== Segment start ==
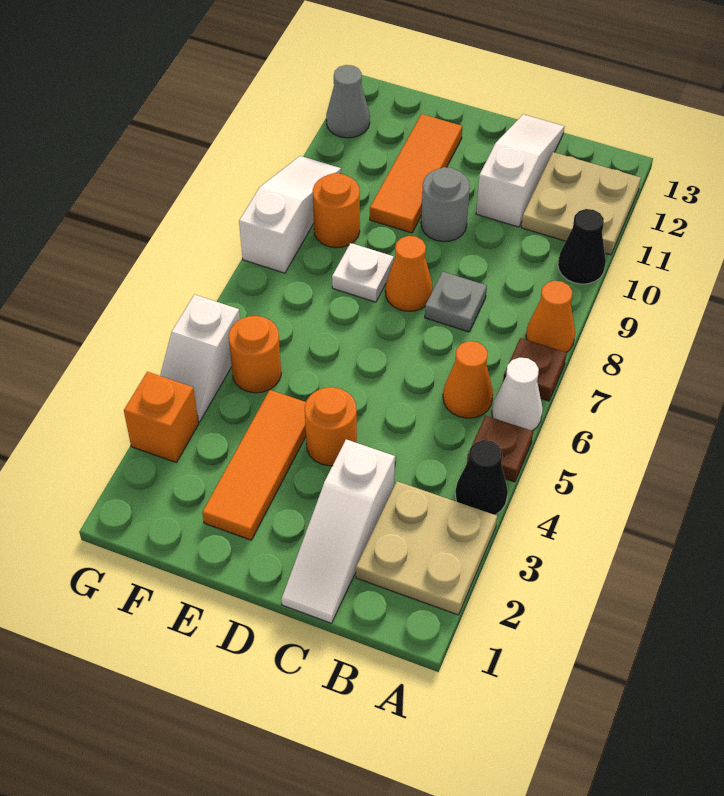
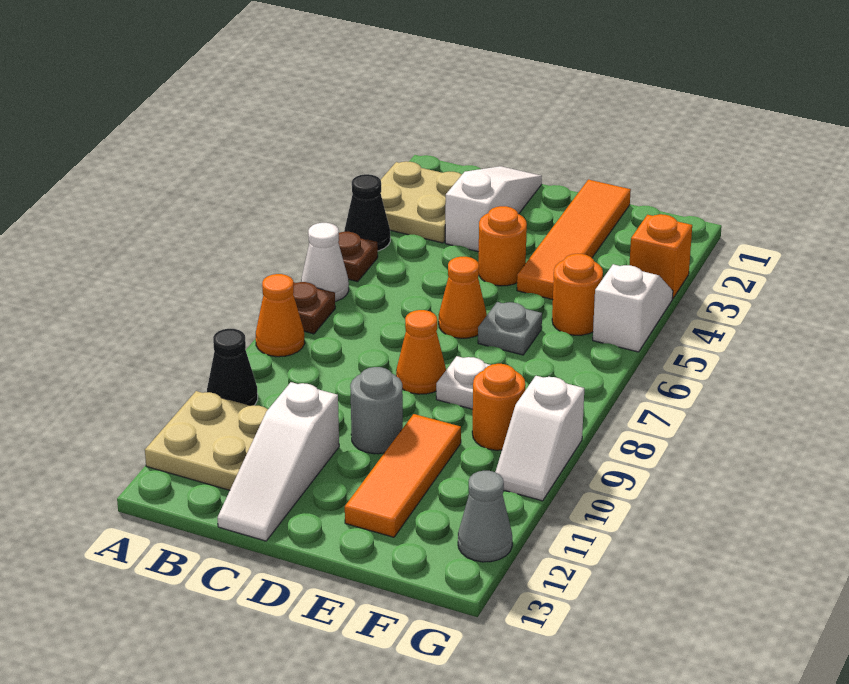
orange cone B6 level 1 -> orange cone D6 level 1
grey plate C8 level 1 -> grey plate E6 level 1
orange tile E2:E4 level 1 -> orange tile E1:E4 level 1
white slope G8:G10 level 1 top 8 -> white slope G9:G10 level 1 top 9

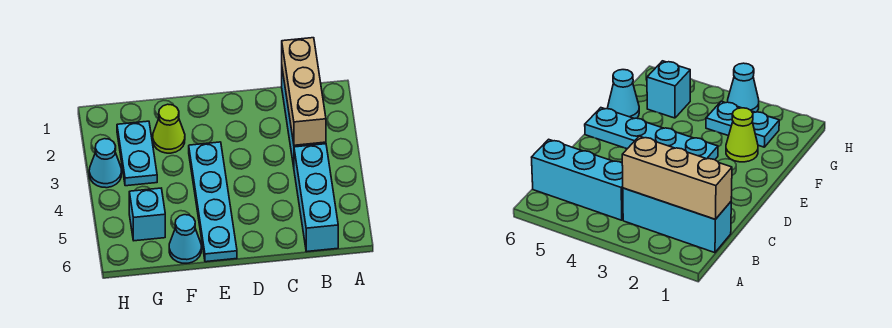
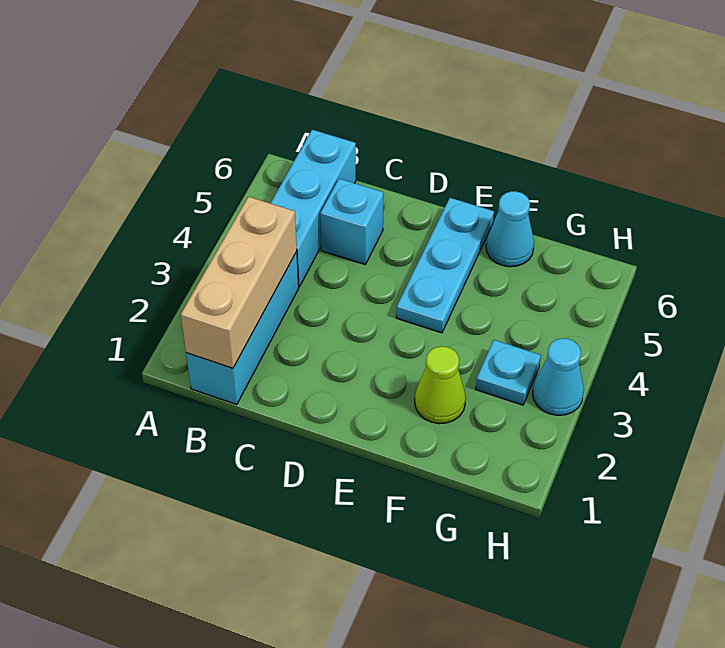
cyan plate E3:E6 level 1 -> cyan plate E4:E6 level 1
cyan plate G2:G3 level 1 -> cyan plate G3 level 1
cyan brick G5 level 1 -> cyan brick C5 level 1

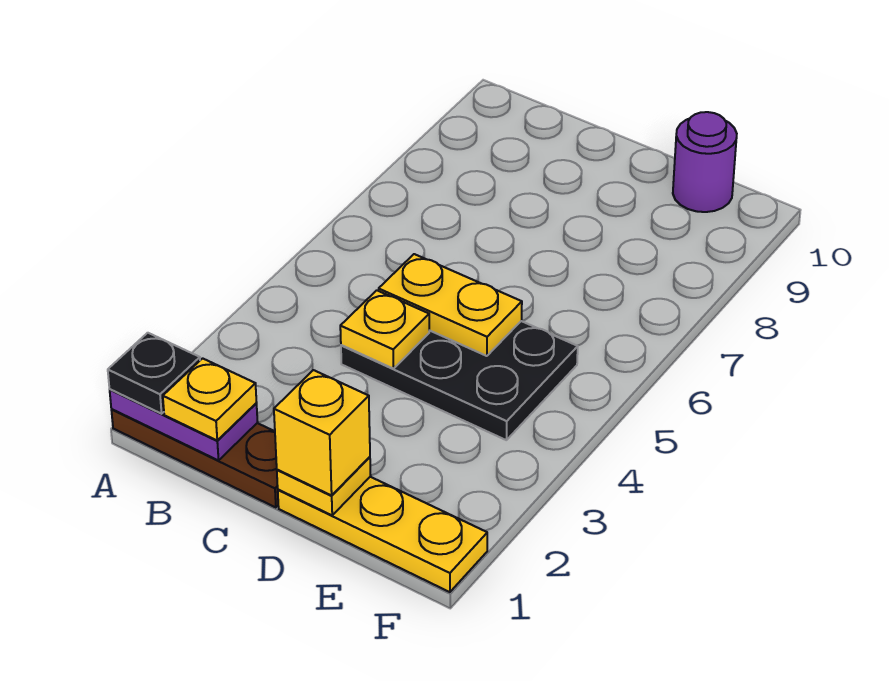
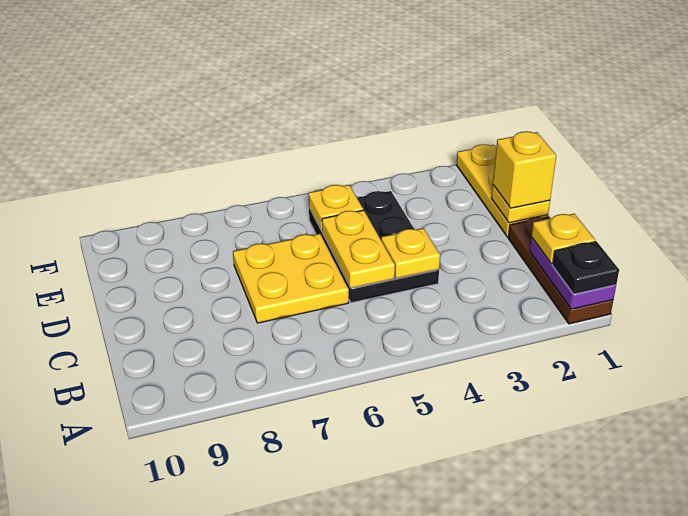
none -> yellow plate C6:D7 level 1
none -> yellow plate E5 level 2
purple round brick E10 level 1 -> none

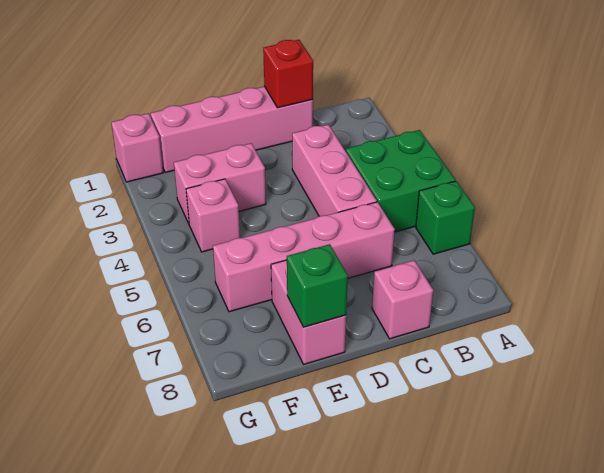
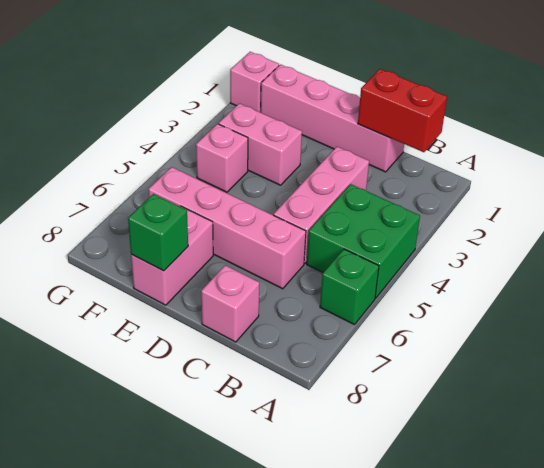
red brick C1 level 2 -> red brick B1:C1 level 2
== Segment end ==
**Goal of the exercise**. Count the lines in the records above that contain "yellow", please, and give the number without any other words.

**Answer section**. 2